=== Section Start ===

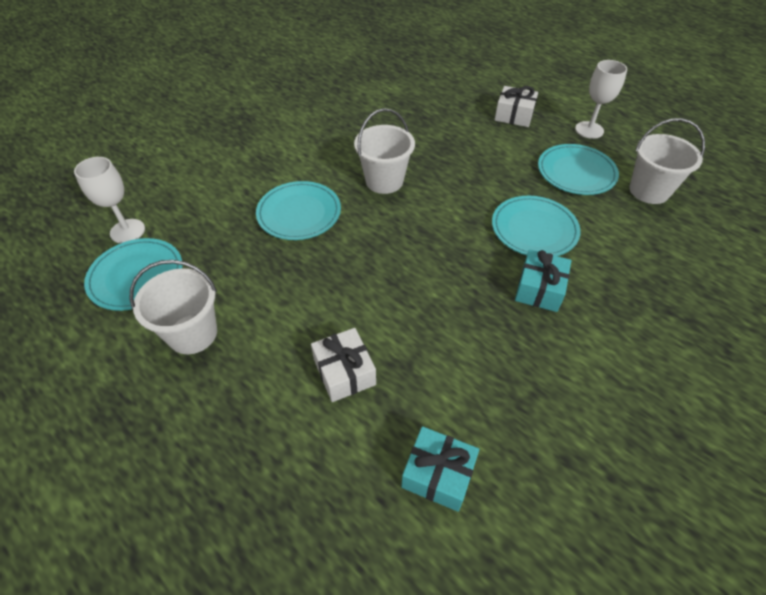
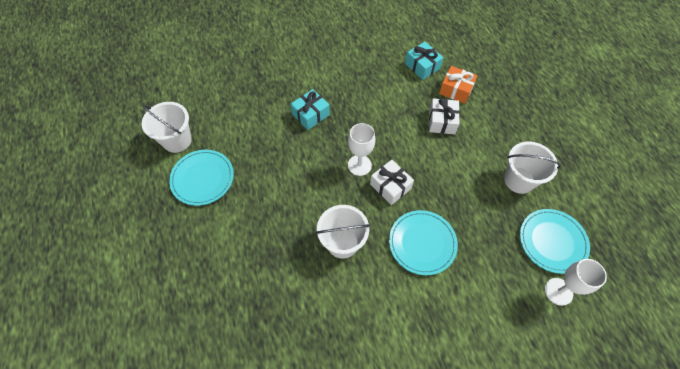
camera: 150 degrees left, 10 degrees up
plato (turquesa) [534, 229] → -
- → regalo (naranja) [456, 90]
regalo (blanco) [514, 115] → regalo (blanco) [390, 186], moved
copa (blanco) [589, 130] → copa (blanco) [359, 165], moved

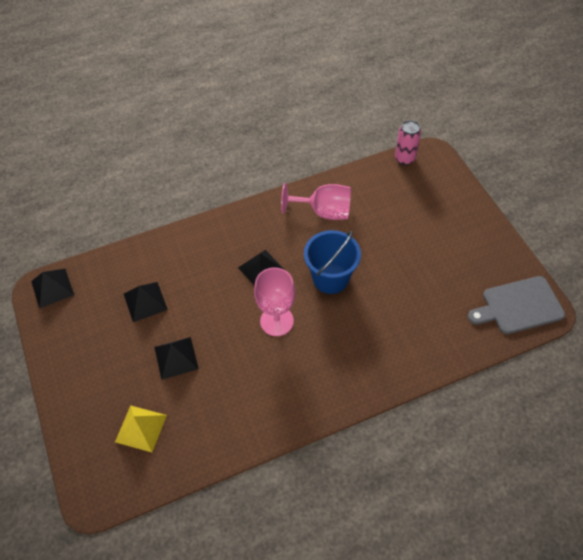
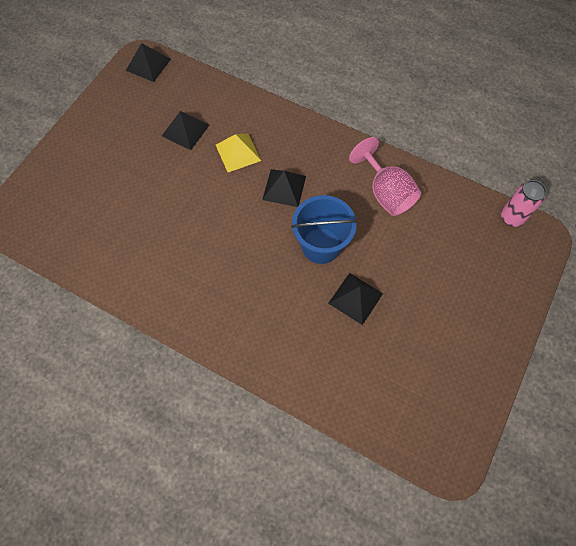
camera: 50 degrees right, 10 degrees up
copa (rosa) [276, 321] → -
tabla de cortar (gris) [518, 306] → -
pirámide (amarillo) [141, 428] → pirámide (amarillo) [238, 152], moved
pirámide (negro) [176, 358] → pirámide (negro) [355, 298], moved

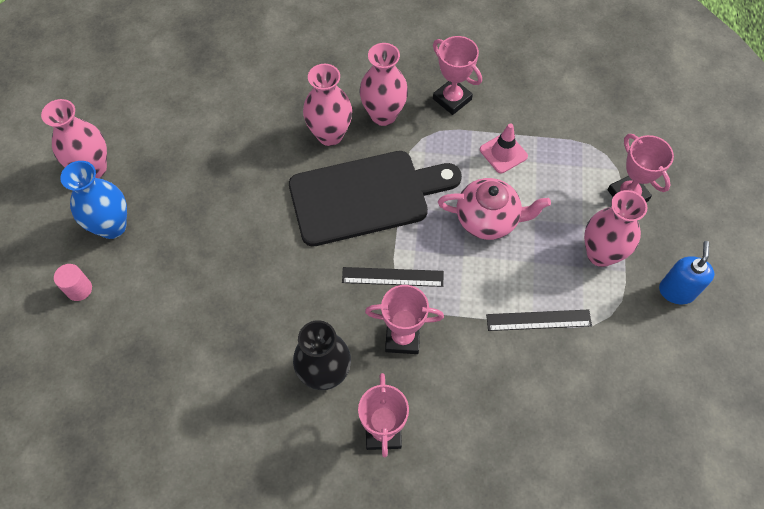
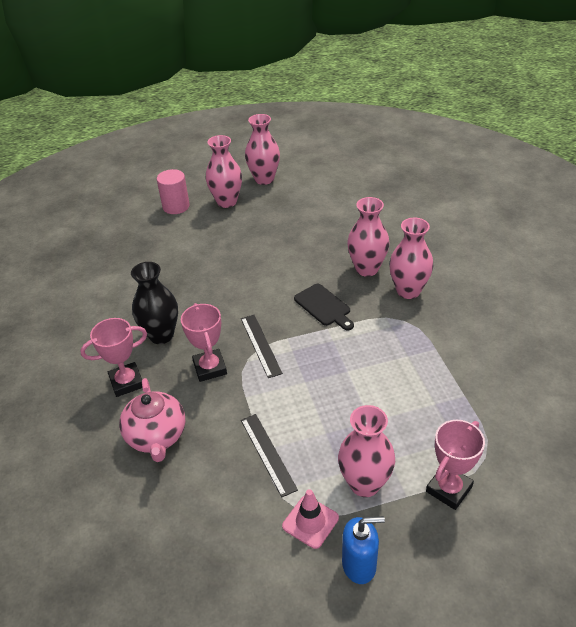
camera: 70 degrees right, 20 degrees down
trofeo (rosa) [452, 99] → -
tetera (rosa) [488, 219] → tetera (rosa) [157, 437], moved
cono de tráfico (rosa) [503, 153] → cono de tráfico (rosa) [310, 522], moved
florero (azul) [112, 226] → florero (rosa) [227, 202]
cilindro (rosa) [79, 289] → cilindro (rosa) [176, 206], x1.53
tabla de cortar (negro) [365, 197] → tabla de cortar (negro) [323, 306], x0.48

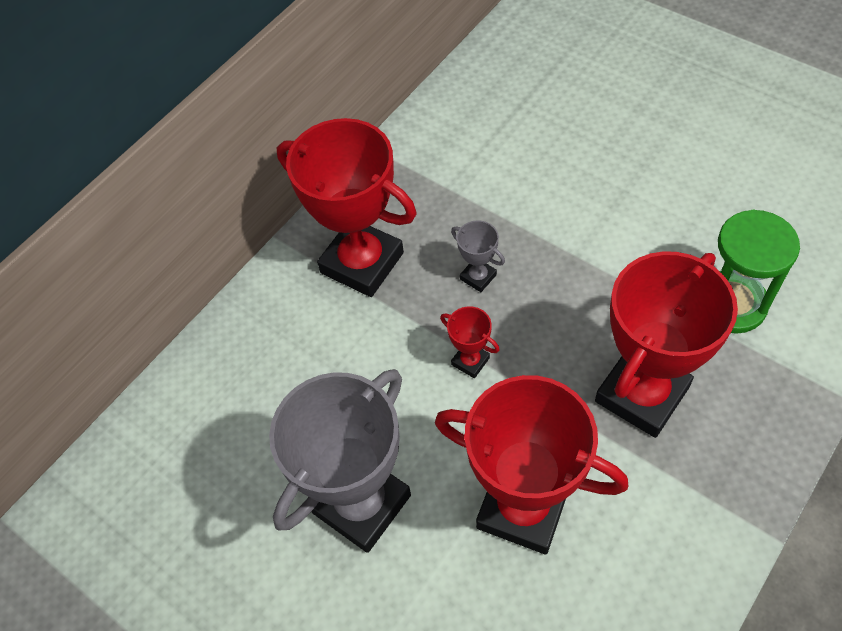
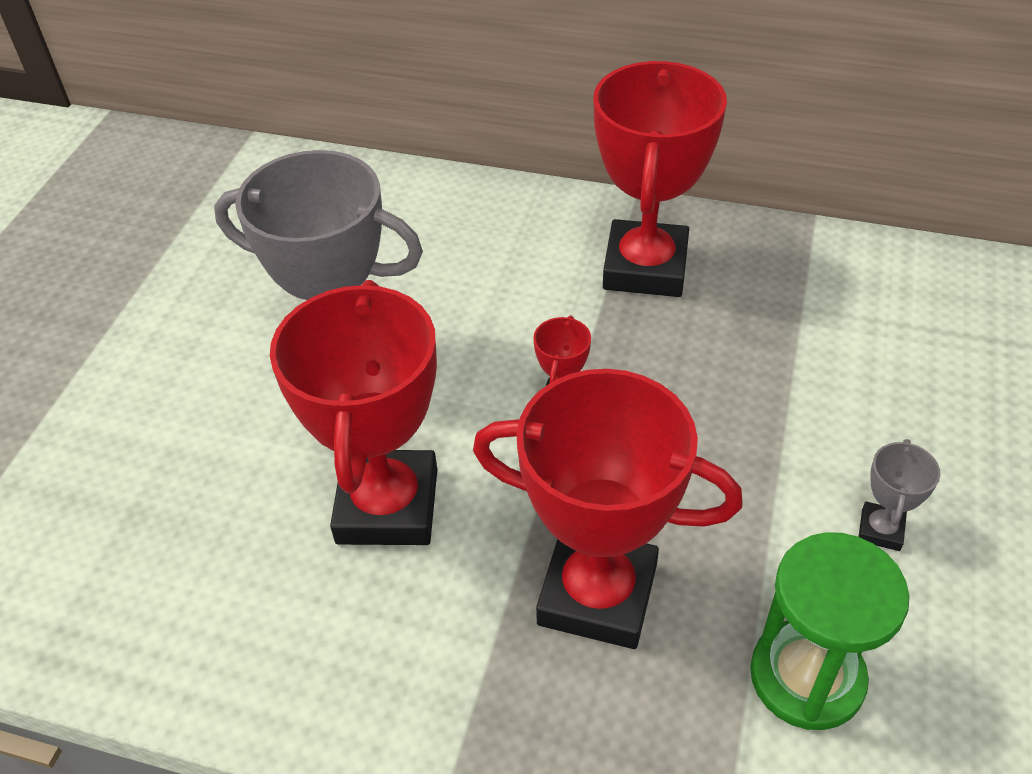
camera: 65 degrees right, 10 degrees down
trofeo (gris) [478, 277] → trofeo (gris) [880, 530], moved

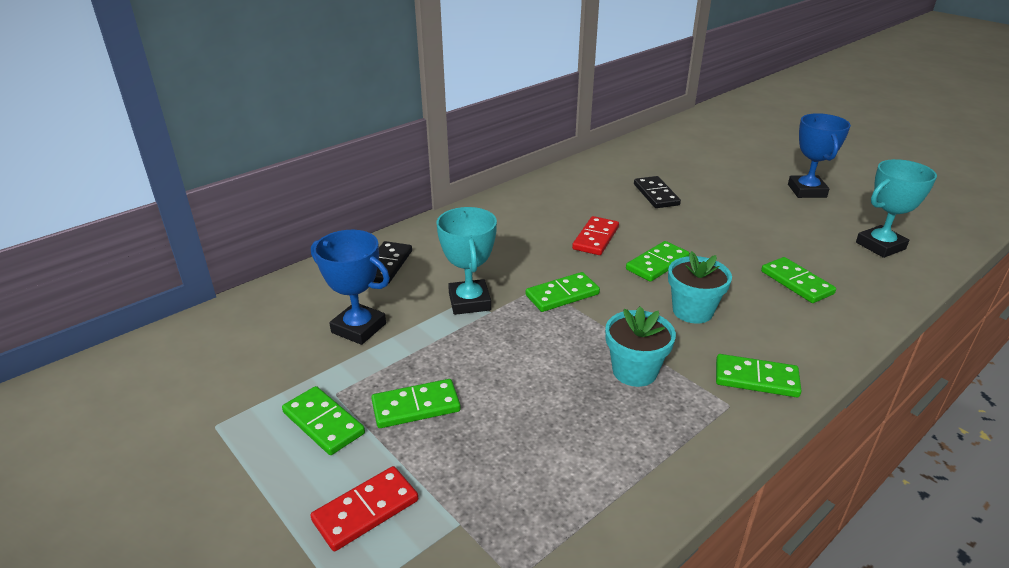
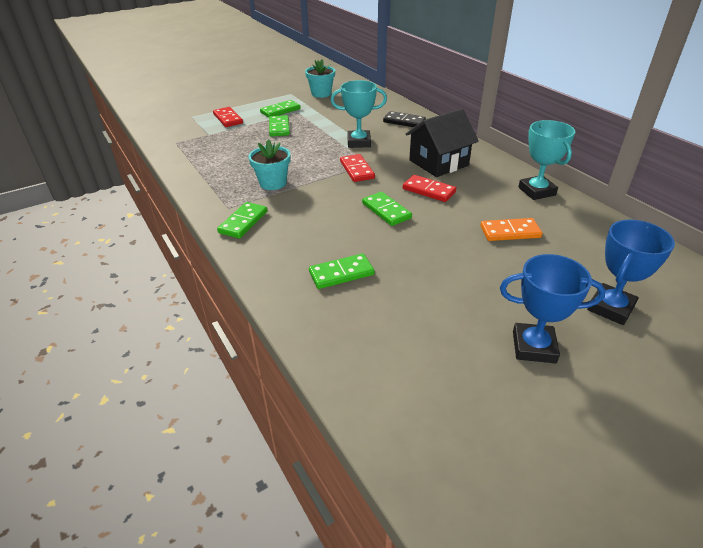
camera: 100 degrees right, 5 degrees up
- → casa (negro) [438, 163]
trofeo (azul) [359, 328] → trofeo (azul) [610, 308], moved
maceta (turquesa) [692, 311] → maceta (turquesa) [321, 94], moved
trofeo (turquesa) [880, 246] → trofeo (turquesa) [536, 191], moved
ficha de dominó (verde) [562, 295] → ficha de dominó (rojo) [357, 170]
ficha de dominó (negro) [656, 194] → ficha de dominó (naranja) [510, 232]

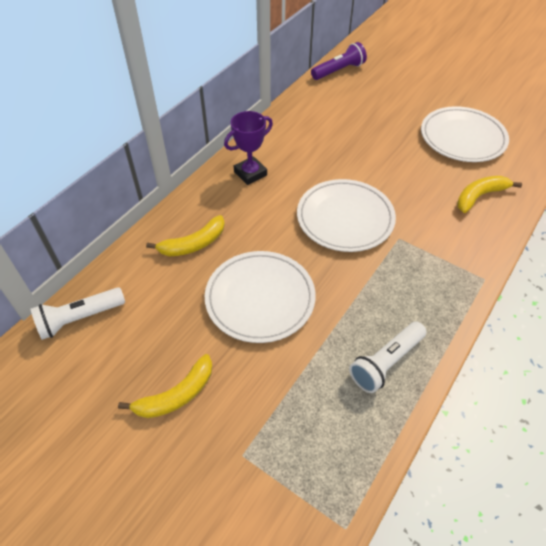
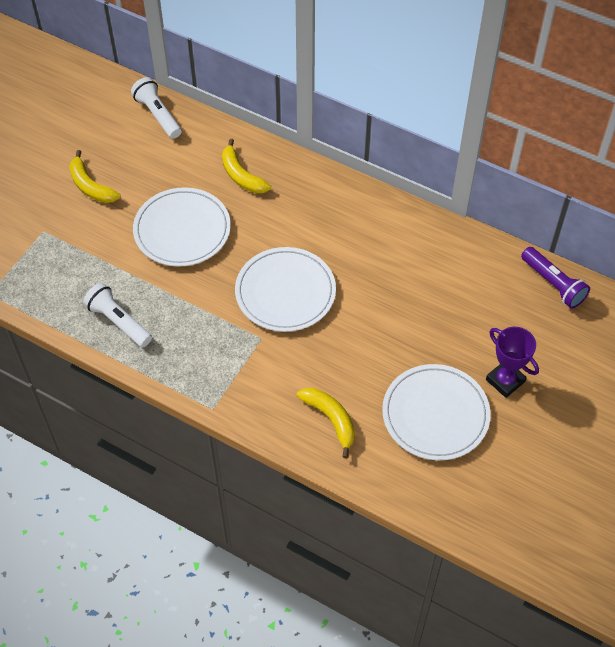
camera: 85 degrees right, 5 degrees up
trofeo (morado) [250, 173] → trofeo (morado) [505, 380], moved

=== Section End ===

◆ Task description
Transcribe every entry word for word, but omit the pictures.

◆ Exercise response
camera: 150 degrees left, 10 degrees up
plato (turquesa) [534, 229] → -
- → regalo (naranja) [456, 90]
regalo (blanco) [514, 115] → regalo (blanco) [390, 186], moved
copa (blanco) [589, 130] → copa (blanco) [359, 165], moved

camera: 50 degrees right, 10 degrees up
copa (rosa) [276, 321] → -
tabla de cortar (gris) [518, 306] → -
pirámide (amarillo) [141, 428] → pirámide (amarillo) [238, 152], moved
pirámide (negro) [176, 358] → pirámide (negro) [355, 298], moved

camera: 70 degrees right, 20 degrees down
trofeo (rosa) [452, 99] → -
tetera (rosa) [488, 219] → tetera (rosa) [157, 437], moved
cono de tráfico (rosa) [503, 153] → cono de tráfico (rosa) [310, 522], moved
florero (azul) [112, 226] → florero (rosa) [227, 202]
cilindro (rosa) [79, 289] → cilindro (rosa) [176, 206], x1.53
tabla de cortar (negro) [365, 197] → tabla de cortar (negro) [323, 306], x0.48

camera: 65 degrees right, 10 degrees down
trofeo (gris) [478, 277] → trofeo (gris) [880, 530], moved

camera: 100 degrees right, 5 degrees up
- → casa (negro) [438, 163]
trofeo (azul) [359, 328] → trofeo (azul) [610, 308], moved
maceta (turquesa) [692, 311] → maceta (turquesa) [321, 94], moved
trofeo (turquesa) [880, 246] → trofeo (turquesa) [536, 191], moved
ficha de dominó (verde) [562, 295] → ficha de dominó (rojo) [357, 170]
ficha de dominó (negro) [656, 194] → ficha de dominó (naranja) [510, 232]

camera: 85 degrees right, 5 degrees up
trofeo (morado) [250, 173] → trofeo (morado) [505, 380], moved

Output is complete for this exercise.